COLLECTED DATA:
────────────────

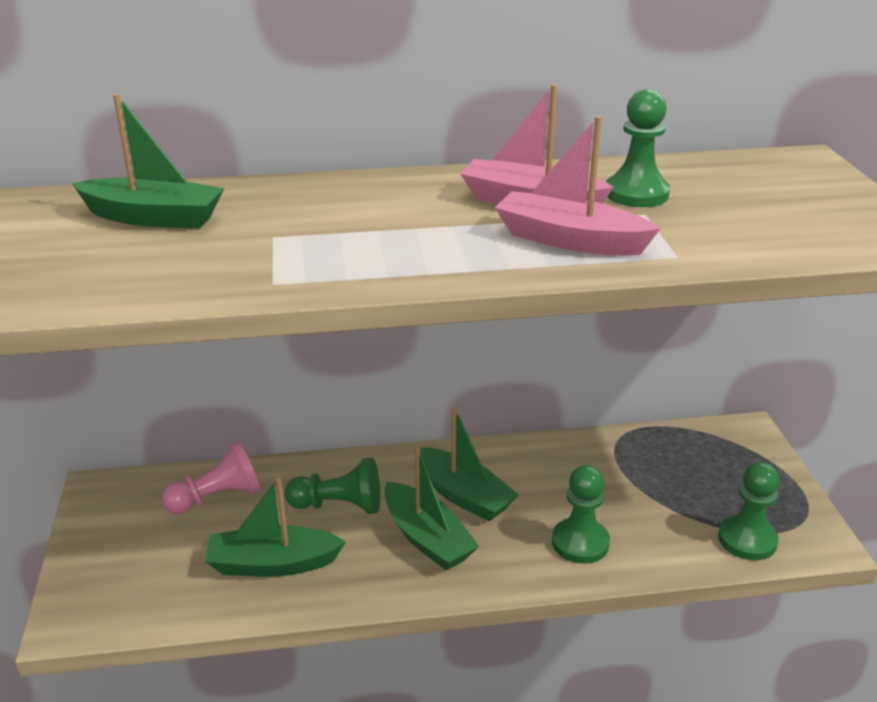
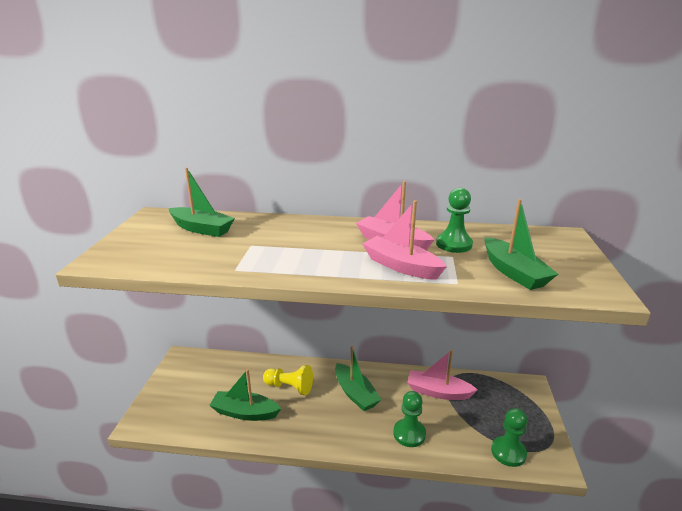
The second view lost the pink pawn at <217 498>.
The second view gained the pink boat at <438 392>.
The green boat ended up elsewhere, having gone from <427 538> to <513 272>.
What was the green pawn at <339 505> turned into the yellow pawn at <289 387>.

────────────────

How many lines of the listing include the string "pawn"? Give only the number.

EXERCISE RESPONSE:
2